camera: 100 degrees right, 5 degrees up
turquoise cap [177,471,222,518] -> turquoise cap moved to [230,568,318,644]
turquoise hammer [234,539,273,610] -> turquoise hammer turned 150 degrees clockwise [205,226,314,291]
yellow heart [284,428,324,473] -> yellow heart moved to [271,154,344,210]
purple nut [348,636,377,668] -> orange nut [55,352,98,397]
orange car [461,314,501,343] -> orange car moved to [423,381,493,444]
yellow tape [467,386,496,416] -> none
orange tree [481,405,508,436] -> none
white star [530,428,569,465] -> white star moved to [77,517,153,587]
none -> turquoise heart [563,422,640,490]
--
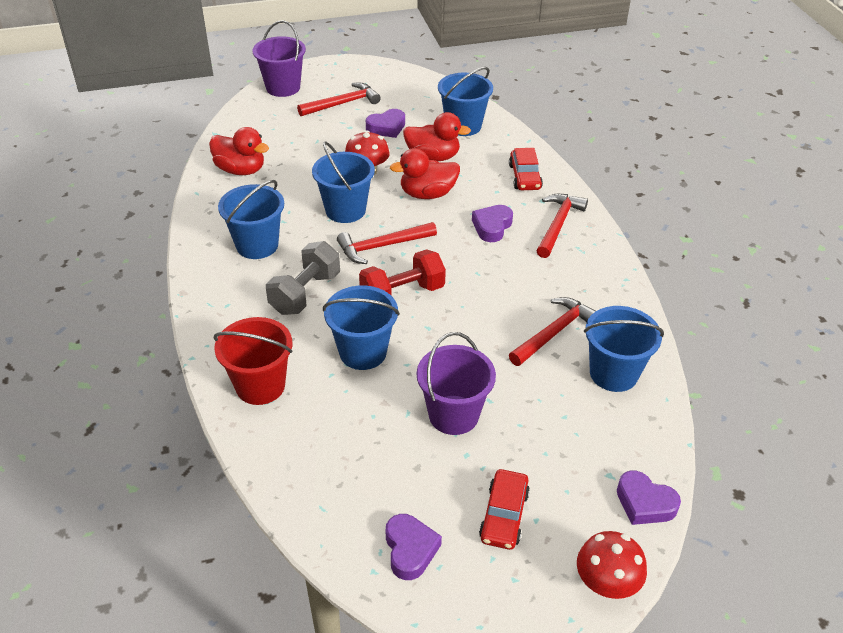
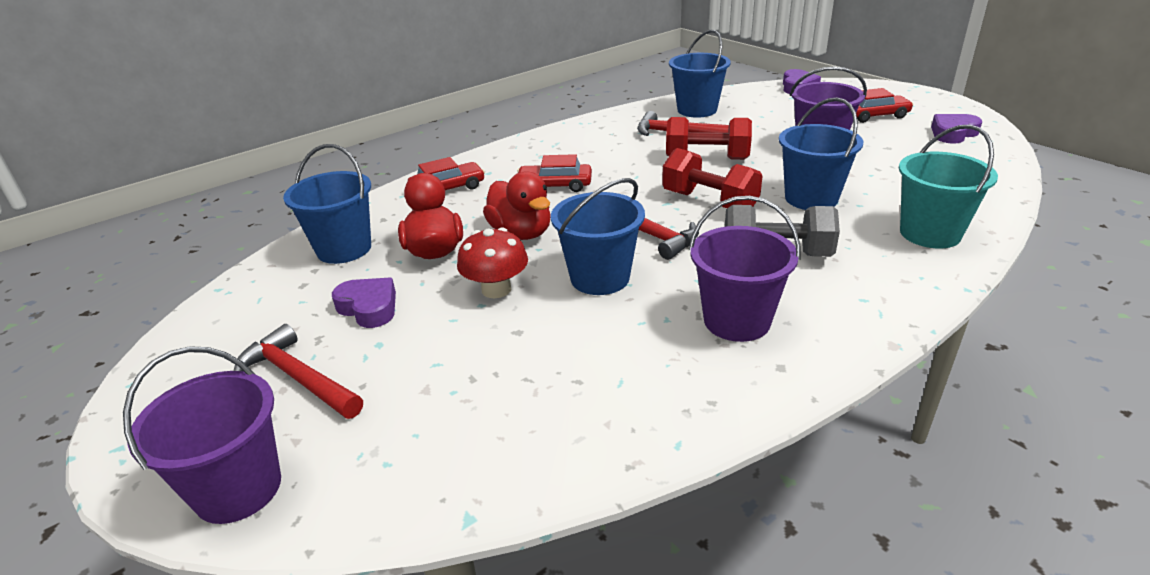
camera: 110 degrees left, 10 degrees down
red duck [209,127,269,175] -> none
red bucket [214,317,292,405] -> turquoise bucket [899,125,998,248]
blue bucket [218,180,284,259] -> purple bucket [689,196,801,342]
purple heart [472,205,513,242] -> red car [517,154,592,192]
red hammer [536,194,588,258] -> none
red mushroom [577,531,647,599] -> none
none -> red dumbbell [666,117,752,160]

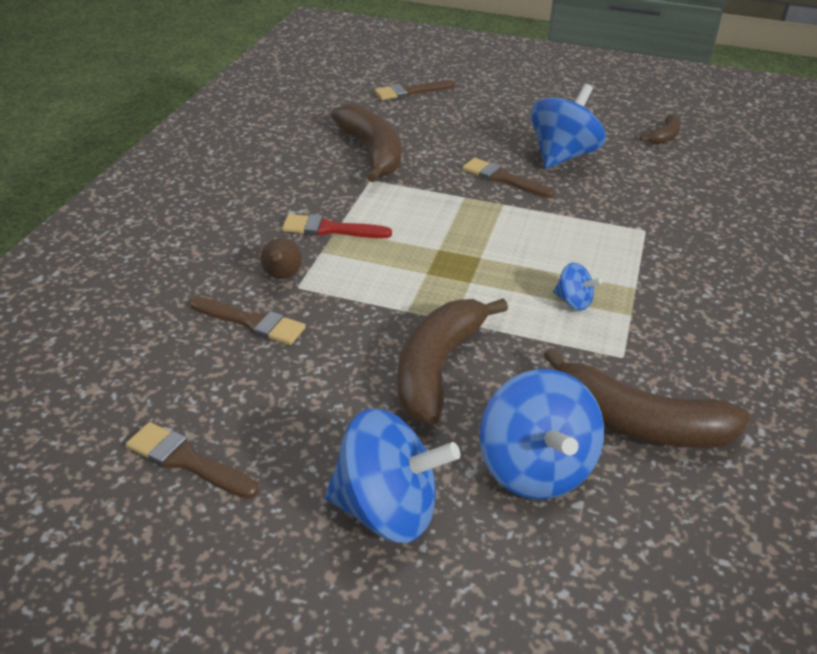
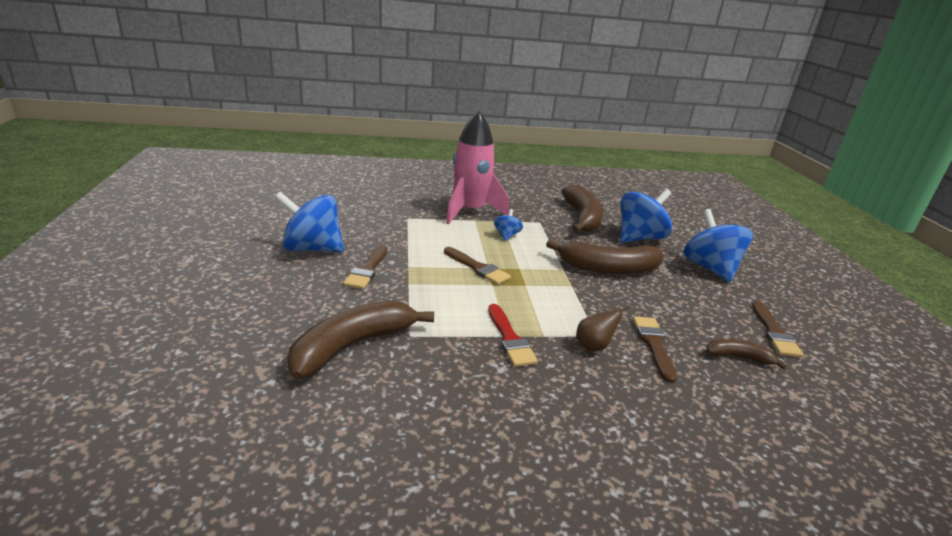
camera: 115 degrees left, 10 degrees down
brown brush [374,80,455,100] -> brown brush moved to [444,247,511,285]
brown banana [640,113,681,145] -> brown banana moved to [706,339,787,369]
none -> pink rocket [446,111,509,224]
---
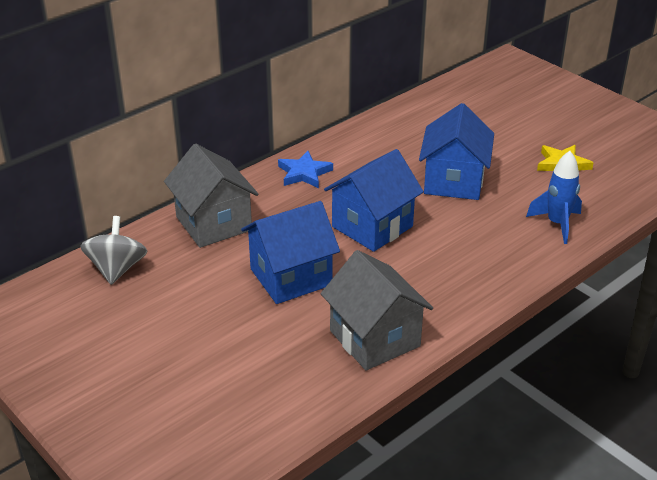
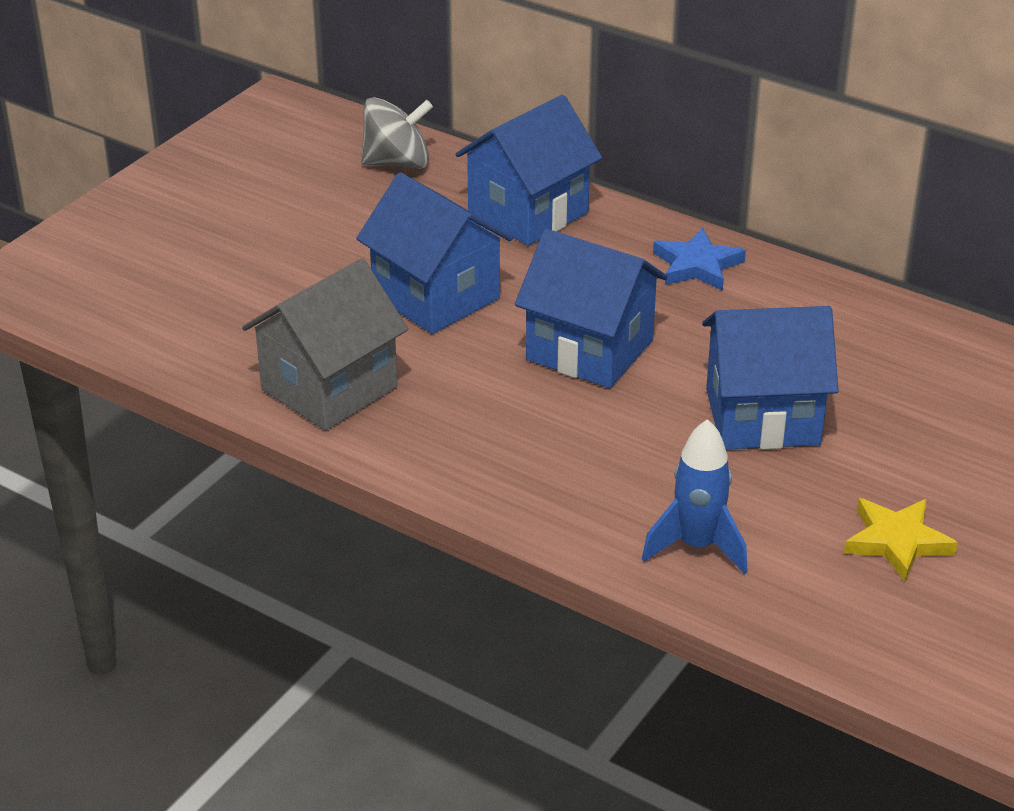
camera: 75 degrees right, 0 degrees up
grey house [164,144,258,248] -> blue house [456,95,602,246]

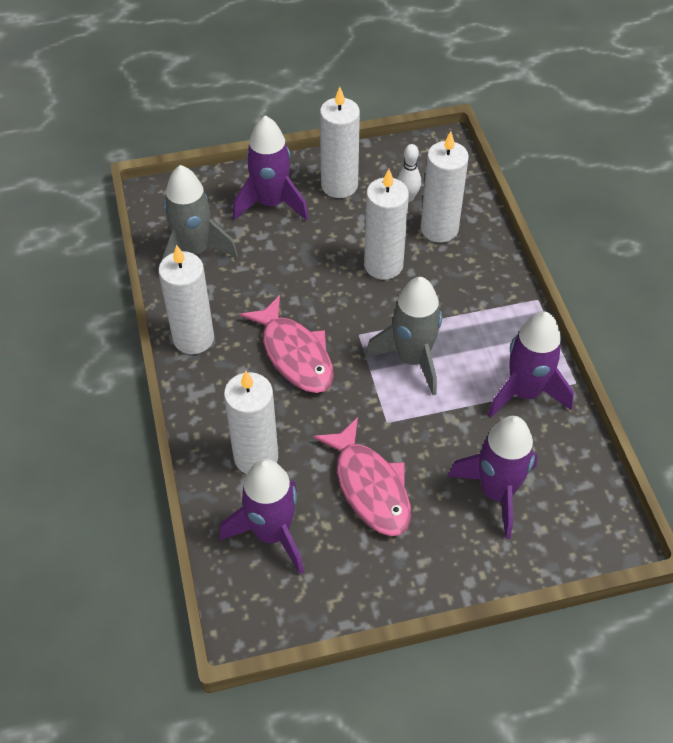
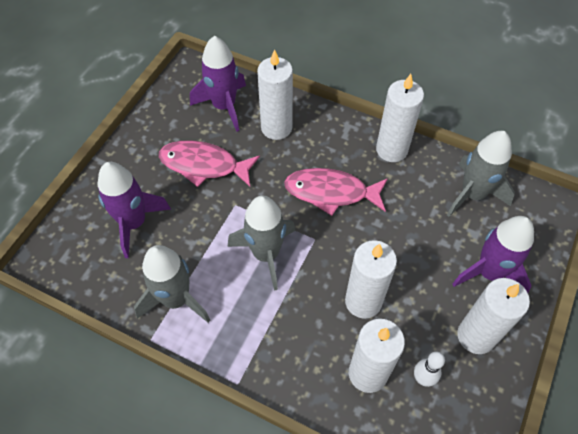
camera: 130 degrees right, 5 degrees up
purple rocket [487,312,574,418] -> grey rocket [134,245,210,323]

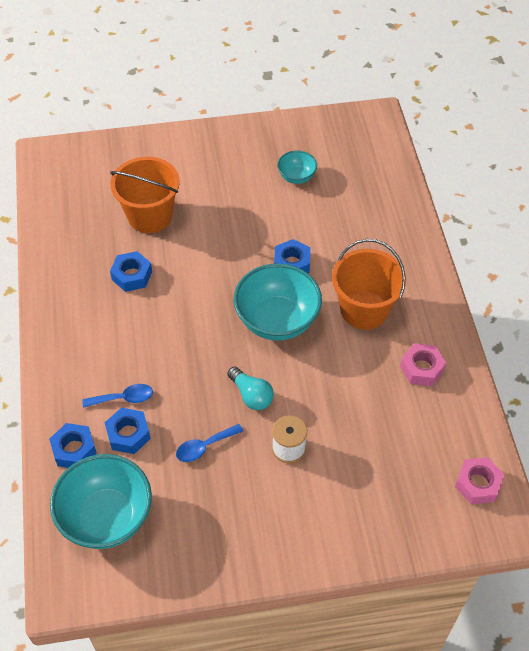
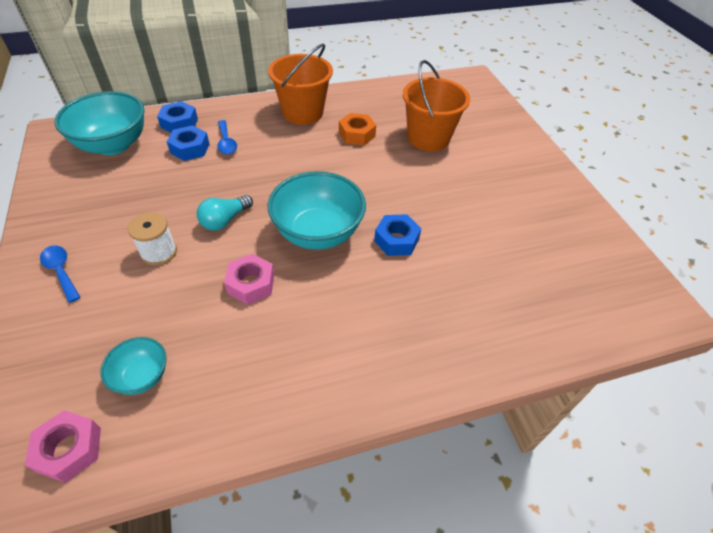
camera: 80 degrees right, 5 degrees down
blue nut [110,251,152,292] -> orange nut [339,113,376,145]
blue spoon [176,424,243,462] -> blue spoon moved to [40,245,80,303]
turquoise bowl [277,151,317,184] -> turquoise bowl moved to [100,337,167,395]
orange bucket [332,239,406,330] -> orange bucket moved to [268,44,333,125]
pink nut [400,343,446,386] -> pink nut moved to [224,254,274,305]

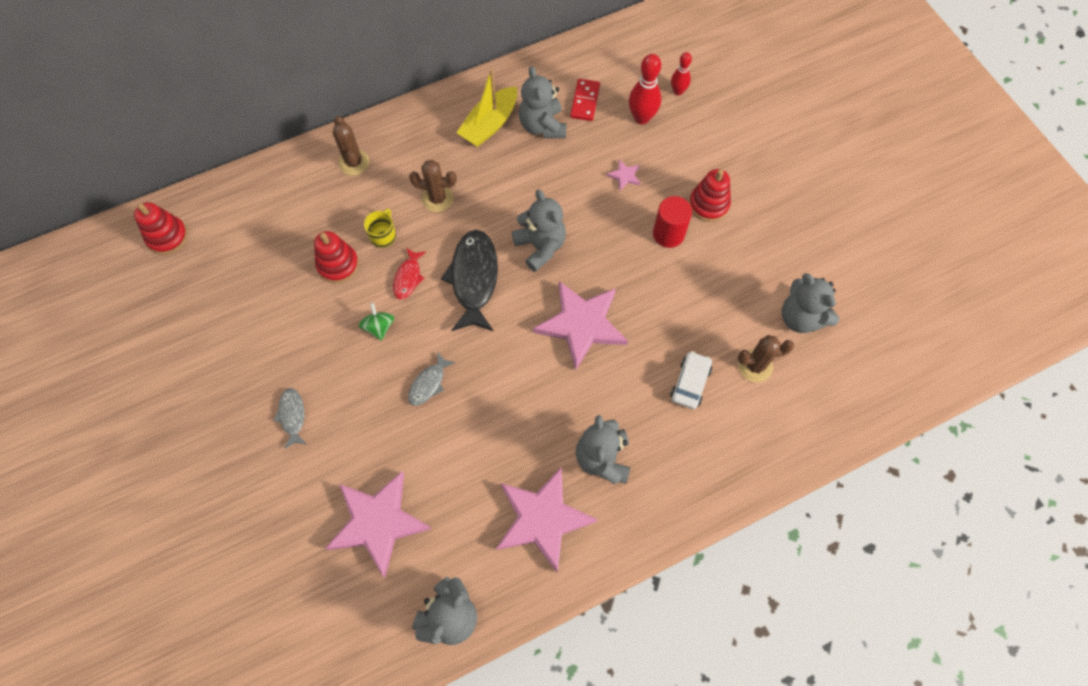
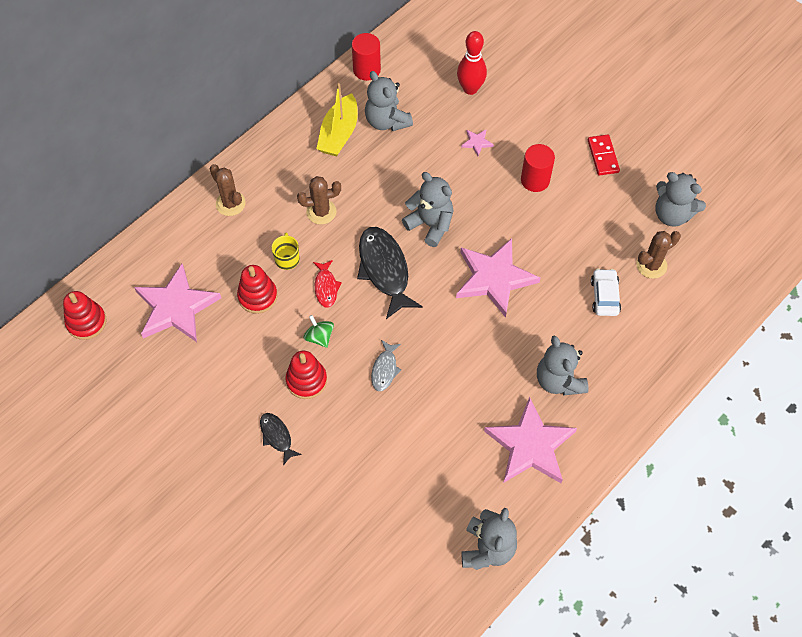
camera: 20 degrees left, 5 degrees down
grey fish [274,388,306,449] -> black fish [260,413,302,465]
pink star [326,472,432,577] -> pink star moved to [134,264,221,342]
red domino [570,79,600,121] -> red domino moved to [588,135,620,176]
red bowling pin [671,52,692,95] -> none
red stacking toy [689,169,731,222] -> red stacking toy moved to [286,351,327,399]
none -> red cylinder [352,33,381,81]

Task prompt => Every line in the records above with the string "bucket" in it should be shown.

Written answer =>
red bucket [214,317,292,405] -> turquoise bucket [899,125,998,248]
blue bucket [218,180,284,259] -> purple bucket [689,196,801,342]
orange bucket [332,239,406,330] -> orange bucket moved to [268,44,333,125]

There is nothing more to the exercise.